Exercise description
Retype every entry word for word. Omit the pictures.

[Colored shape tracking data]
******

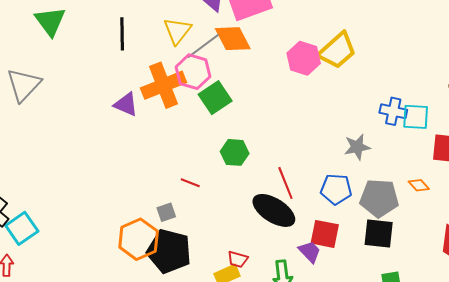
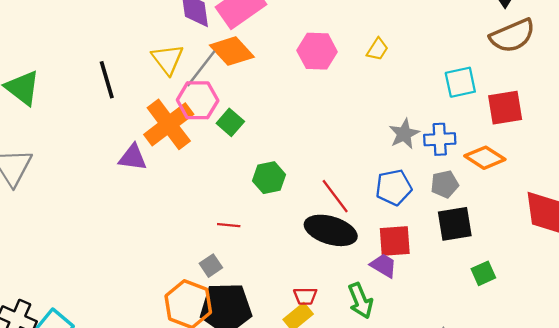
yellow trapezoid: (337, 51) -> (377, 49), moved, size x0.5
green square: (215, 98) -> (230, 122), size x0.7
blue cross: (393, 111) -> (440, 139), moved
orange diamond: (419, 185) -> (485, 158), size x1.6
gray pentagon: (379, 198) -> (445, 184), size x0.6

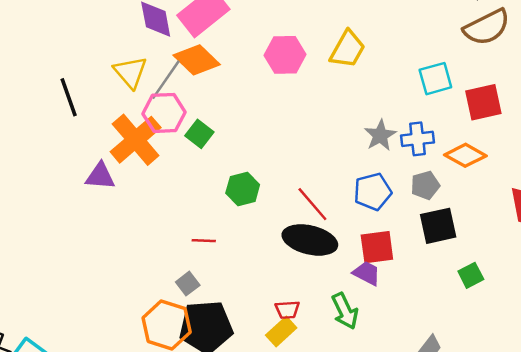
yellow trapezoid: (377, 49) -> (348, 49), size x1.6

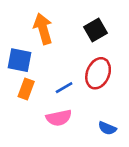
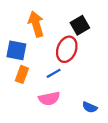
red ellipse: (98, 73) -> (67, 49), moved

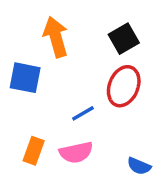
red ellipse: (67, 49) -> (124, 86), moved
orange rectangle: (22, 74) -> (34, 151), moved

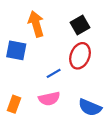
orange rectangle: (34, 151) -> (14, 104), moved
blue semicircle: (139, 166) -> (90, 107), size x1.5

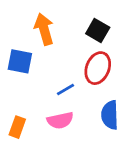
black square: (80, 25) -> (98, 30), turned -30
blue semicircle: (90, 107) -> (110, 115), moved, turned 65

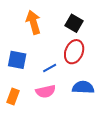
blue square: (20, 61) -> (17, 60), moved
blue semicircle: (110, 115) -> (83, 87), turned 95

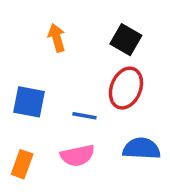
orange arrow: (33, 22) -> (57, 38), size x0.7
blue line: (50, 68) -> (84, 116), turned 40

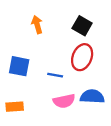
pink semicircle: (77, 156) -> (64, 101), moved
orange rectangle: (22, 164) -> (15, 107), turned 66

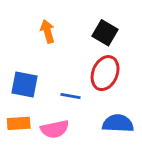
pink semicircle: (64, 101) -> (55, 129), moved
orange rectangle: (15, 107) -> (19, 123), moved

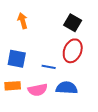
orange arrow: (47, 31) -> (23, 21), moved
blue semicircle: (118, 123) -> (67, 88), moved

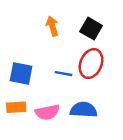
orange arrow: (23, 21) -> (52, 26), moved
blue line: (49, 67) -> (64, 74), moved

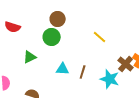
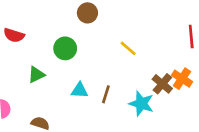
brown circle: (58, 19) -> (87, 13), moved

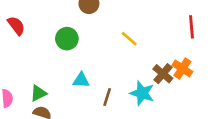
red semicircle: (14, 35) -> (16, 26), turned -144
green triangle: (36, 75) -> (38, 93), moved
brown line: (106, 94) -> (107, 97), moved

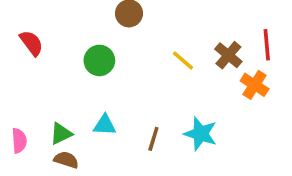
orange cross: (182, 68) -> (255, 85), moved
brown cross: (163, 74) -> (228, 55), moved
cyan triangle: (81, 80) -> (105, 125), moved

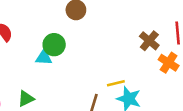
yellow line: (183, 60) -> (116, 83), moved, turned -54
cyan triangle: (105, 125) -> (44, 58), moved

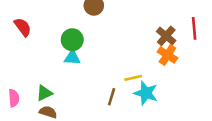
cyan triangle: (44, 58) -> (72, 58), moved
orange cross: (169, 63) -> (167, 55), moved

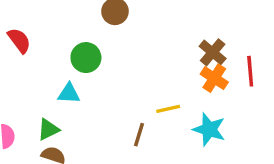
red line: (194, 28) -> (250, 71), moved
cyan triangle: (72, 58) -> (69, 93), moved
cyan star: (146, 93) -> (209, 129), moved

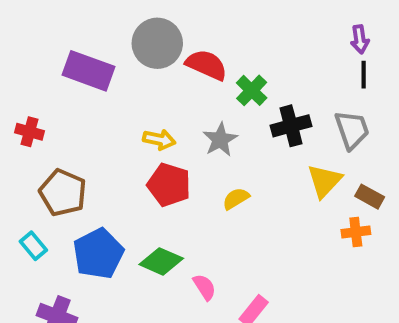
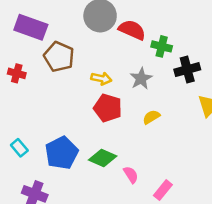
purple rectangle: (88, 71) -> (31, 27), moved
green cross: (252, 90) -> (162, 46), turned -30
brown pentagon: (63, 193) -> (59, 57), moved

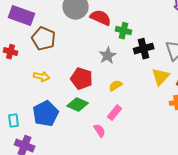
yellow arrow: (101, 79) -> (42, 77), moved
cyan rectangle: (19, 148) -> (14, 121), moved, turned 32
green diamond: (103, 158) -> (78, 105), moved
pink rectangle: (163, 190) -> (115, 113), moved

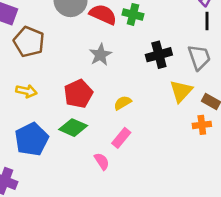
green cross: (124, 31) -> (133, 14), moved
gray star: (108, 56) -> (100, 55), moved
red pentagon: (82, 79) -> (78, 94), turned 30

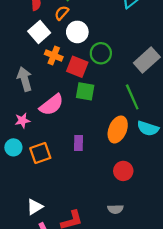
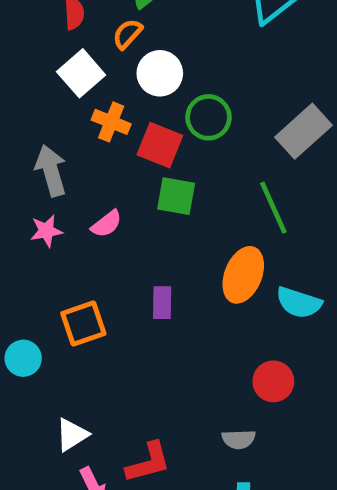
pink semicircle: (52, 105) -> (107, 224), size x0.6
pink star: (22, 121) -> (46, 231), moved
cyan semicircle: (148, 128) -> (299, 303), moved
cyan circle: (13, 147) -> (23, 358), moved
red circle: (123, 171) -> (273, 381), moved

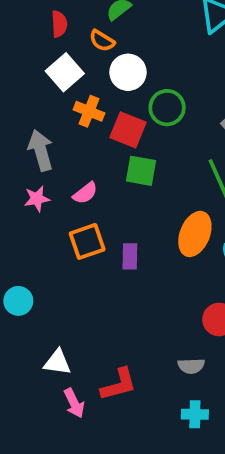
orange semicircle: (127, 34) -> (102, 41), turned -100
orange square: (83, 323) -> (87, 241), moved
white triangle: (72, 435) -> (57, 362), turned 40

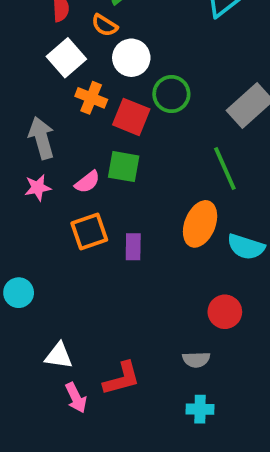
green square: (141, 171) -> (124, 167), moved

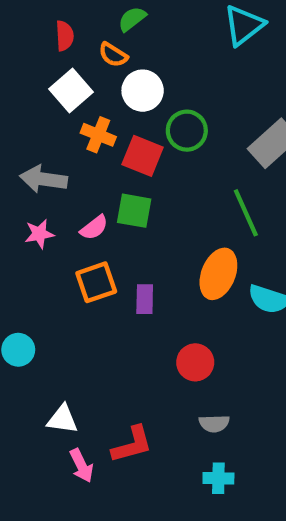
gray arrow: (42, 138) -> (44, 179), turned -66
red circle: (225, 312) -> (195, 362), moved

******

Task result
yellow trapezoid: (337, 51) -> (377, 49), moved, size x0.5
green square: (215, 98) -> (230, 122), size x0.7
blue cross: (393, 111) -> (440, 139), moved
orange diamond: (419, 185) -> (485, 158), size x1.6
gray pentagon: (379, 198) -> (445, 184), size x0.6

yellow trapezoid: (377, 49) -> (348, 49), size x1.6

red ellipse: (98, 73) -> (67, 49), moved

red ellipse: (67, 49) -> (124, 86), moved
orange rectangle: (22, 74) -> (34, 151), moved

orange rectangle: (34, 151) -> (14, 104), moved
blue semicircle: (139, 166) -> (90, 107), size x1.5

black square: (80, 25) -> (98, 30), turned -30
blue semicircle: (90, 107) -> (110, 115), moved, turned 65

blue square: (20, 61) -> (17, 60), moved
blue semicircle: (110, 115) -> (83, 87), turned 95

orange arrow: (33, 22) -> (57, 38), size x0.7
blue line: (50, 68) -> (84, 116), turned 40

pink semicircle: (77, 156) -> (64, 101), moved
orange rectangle: (22, 164) -> (15, 107), turned 66

pink semicircle: (64, 101) -> (55, 129), moved
orange rectangle: (15, 107) -> (19, 123), moved

orange arrow: (47, 31) -> (23, 21), moved
blue semicircle: (118, 123) -> (67, 88), moved

orange arrow: (23, 21) -> (52, 26), moved
blue line: (49, 67) -> (64, 74), moved

brown circle: (58, 19) -> (87, 13), moved

red semicircle: (14, 35) -> (16, 26), turned -144
green triangle: (36, 75) -> (38, 93), moved
brown line: (106, 94) -> (107, 97), moved

orange cross: (182, 68) -> (255, 85), moved
brown cross: (163, 74) -> (228, 55), moved
cyan triangle: (81, 80) -> (105, 125), moved

yellow line: (183, 60) -> (116, 83), moved, turned -54
cyan triangle: (105, 125) -> (44, 58), moved

cyan triangle: (44, 58) -> (72, 58), moved
orange cross: (169, 63) -> (167, 55), moved

red line: (194, 28) -> (250, 71), moved
cyan triangle: (72, 58) -> (69, 93), moved
cyan star: (146, 93) -> (209, 129), moved

purple rectangle: (88, 71) -> (31, 27), moved
green cross: (252, 90) -> (162, 46), turned -30
brown pentagon: (63, 193) -> (59, 57), moved

yellow arrow: (101, 79) -> (42, 77), moved
cyan rectangle: (19, 148) -> (14, 121), moved, turned 32
green diamond: (103, 158) -> (78, 105), moved
pink rectangle: (163, 190) -> (115, 113), moved

green cross: (124, 31) -> (133, 14), moved
gray star: (108, 56) -> (100, 55), moved
red pentagon: (82, 79) -> (78, 94), turned 30

pink semicircle: (52, 105) -> (107, 224), size x0.6
pink star: (22, 121) -> (46, 231), moved
cyan semicircle: (148, 128) -> (299, 303), moved
cyan circle: (13, 147) -> (23, 358), moved
red circle: (123, 171) -> (273, 381), moved

orange semicircle: (127, 34) -> (102, 41), turned -100
orange square: (83, 323) -> (87, 241), moved
white triangle: (72, 435) -> (57, 362), turned 40

green square: (141, 171) -> (124, 167), moved

gray arrow: (42, 138) -> (44, 179), turned -66
red circle: (225, 312) -> (195, 362), moved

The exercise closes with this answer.